[[ Extracted material open ]]

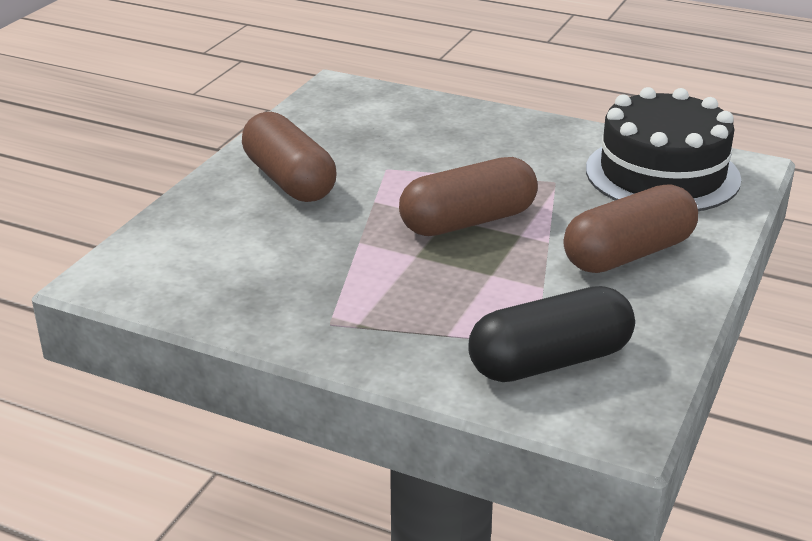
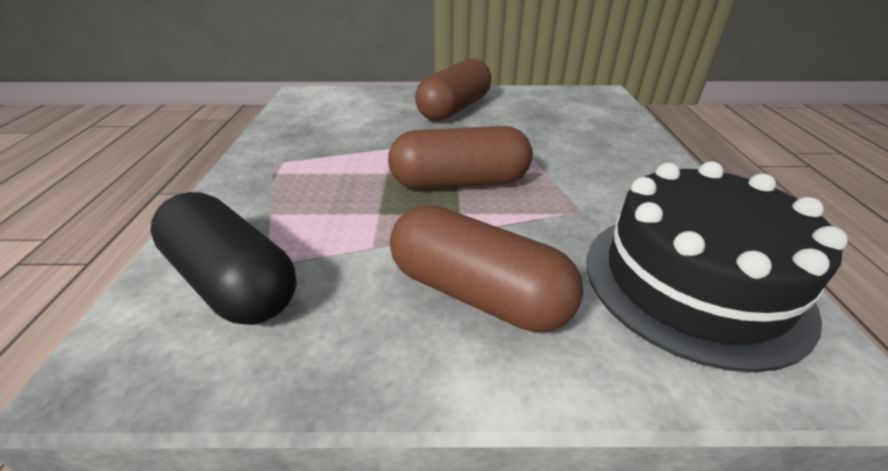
camera: 65 degrees right, 5 degrees up
(468, 221) = (460, 182): brown capsule -> brown capsule turned 45 degrees counterclockwise

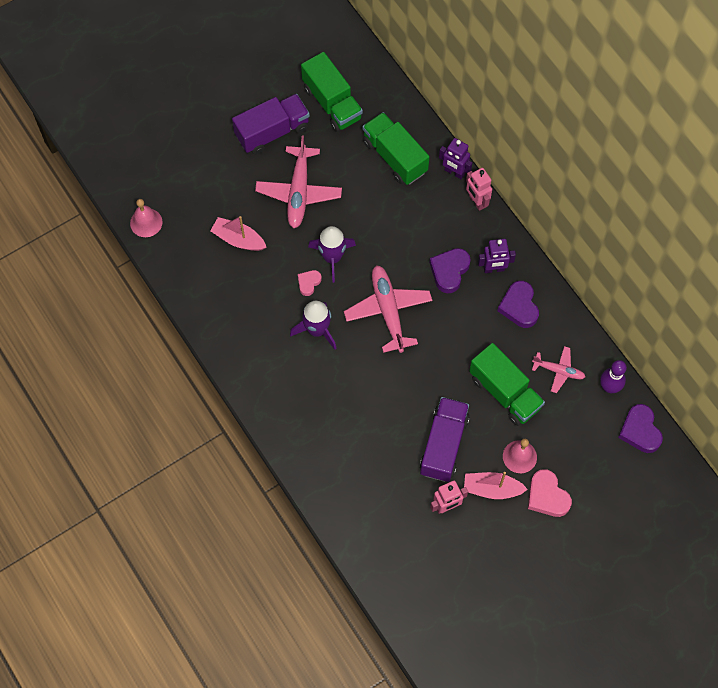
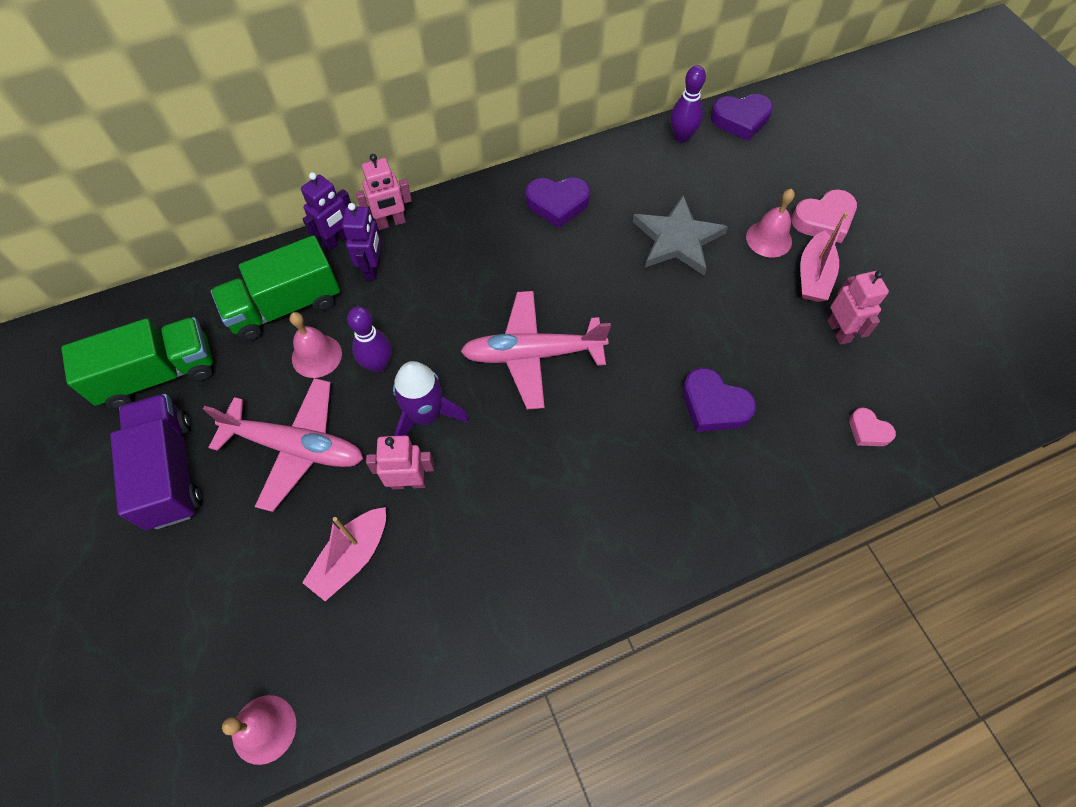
camera: 80 degrees left, 5 degrees down
(287, 258) = (408, 482): none -> pink robot
(308, 283) = (461, 457): pink heart -> pink heart (868, 431)
(317, 330) = (545, 457): purple rocket -> none
(362, 185) = (316, 356): none -> pink bell
(362, 222) = (378, 365): none -> purple bowling pin
(443, 445) = (748, 320): purple truck -> none
(449, 271) = (487, 270): purple heart -> purple heart (713, 405)
(494, 269) = (497, 221): purple robot -> purple robot (373, 268)
(504, 392) = (677, 239): green truck -> grey star
(558, 371) = (654, 180): pink plane -> none

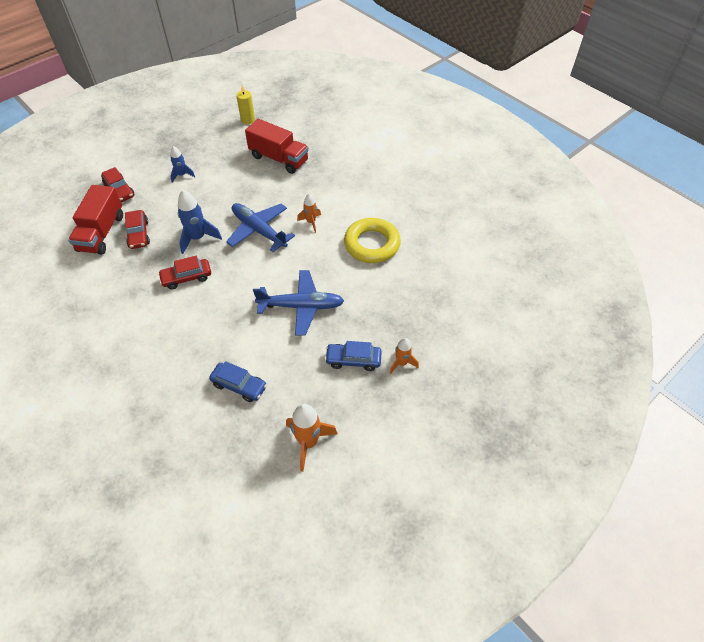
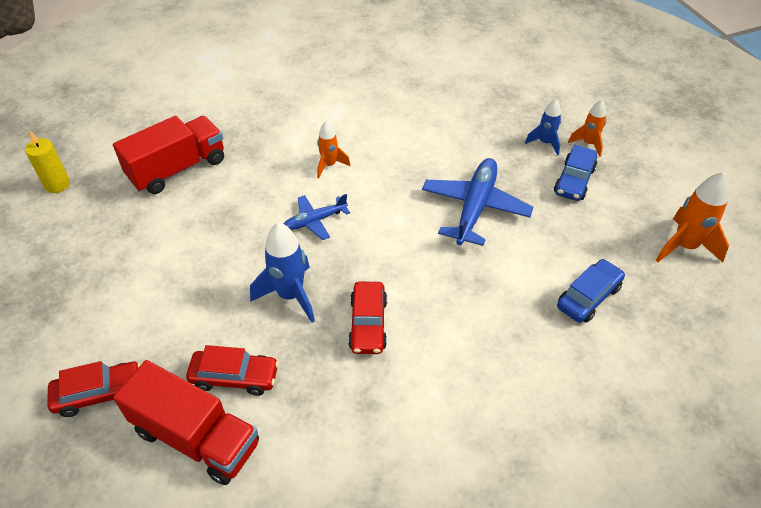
camera: 70 degrees left, 5 degrees down
(182, 175) = (127, 292): blue rocket -> blue rocket (545, 143)
(259, 230) = (315, 221): blue plane -> blue plane, size x0.56
(372, 244) = (399, 121): yellow ring -> none

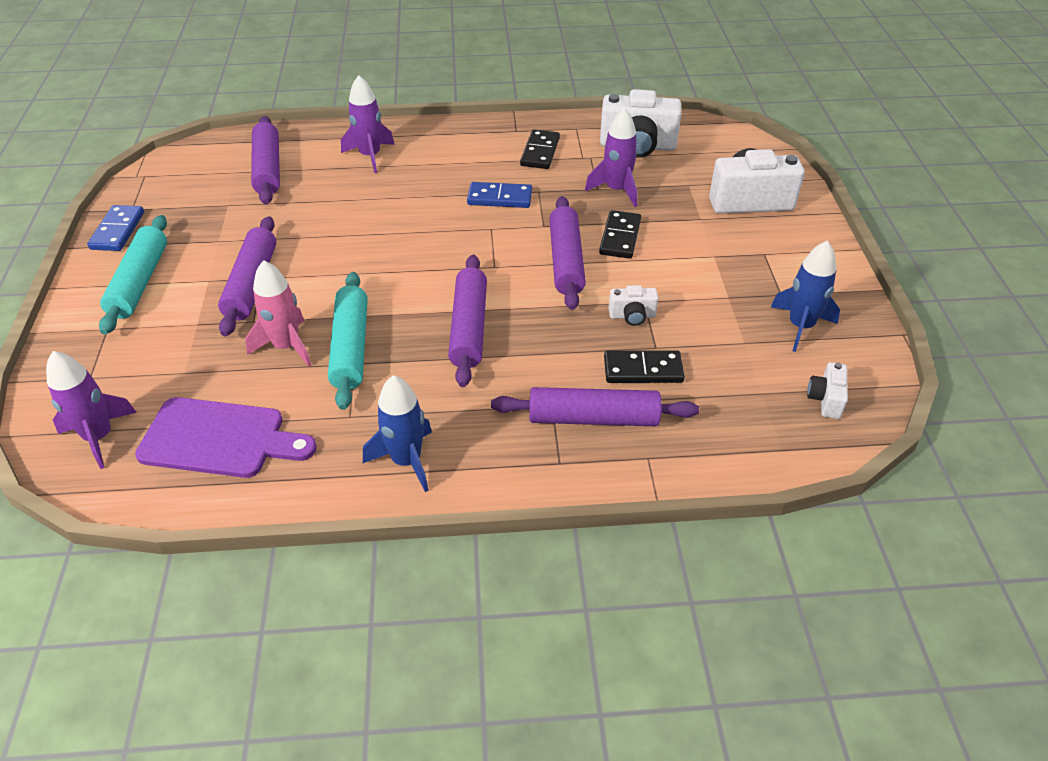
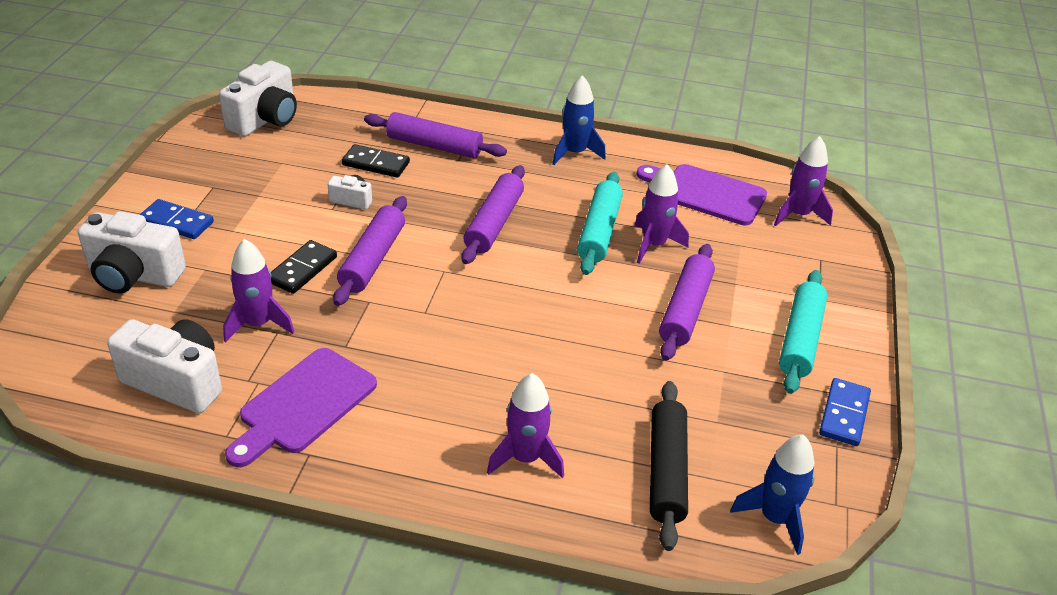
camera: 165 degrees left, 5 degrees down
(268, 169) = (666, 471): purple rolling pin -> black rolling pin
(286, 346) = (654, 245): pink rocket -> purple rocket
(499, 198) = (394, 347): blue domino -> blue domino (177, 222)
(540, 152) = (303, 405): black domino -> purple cutting board
(800, 326) = (227, 162): blue rocket -> blue rocket (775, 518)
(825, 399) = (265, 119): white camera -> white camera, size x2.03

[[ Extracted material closed ]]

Work instruction: Retype the records exactly. Any image in them should not appear in what you write.

Exercise result:
camera: 65 degrees right, 5 degrees up
(468, 221) = (460, 182): brown capsule -> brown capsule turned 45 degrees counterclockwise

camera: 80 degrees left, 5 degrees down
(287, 258) = (408, 482): none -> pink robot
(308, 283) = (461, 457): pink heart -> pink heart (868, 431)
(317, 330) = (545, 457): purple rocket -> none
(362, 185) = (316, 356): none -> pink bell
(362, 222) = (378, 365): none -> purple bowling pin
(443, 445) = (748, 320): purple truck -> none
(449, 271) = (487, 270): purple heart -> purple heart (713, 405)
(494, 269) = (497, 221): purple robot -> purple robot (373, 268)
(504, 392) = (677, 239): green truck -> grey star
(558, 371) = (654, 180): pink plane -> none

camera: 70 degrees left, 5 degrees down
(182, 175) = (127, 292): blue rocket -> blue rocket (545, 143)
(259, 230) = (315, 221): blue plane -> blue plane, size x0.56
(372, 244) = (399, 121): yellow ring -> none

camera: 165 degrees left, 5 degrees down
(268, 169) = (666, 471): purple rolling pin -> black rolling pin
(286, 346) = (654, 245): pink rocket -> purple rocket
(499, 198) = (394, 347): blue domino -> blue domino (177, 222)
(540, 152) = (303, 405): black domino -> purple cutting board
(800, 326) = (227, 162): blue rocket -> blue rocket (775, 518)
(825, 399) = (265, 119): white camera -> white camera, size x2.03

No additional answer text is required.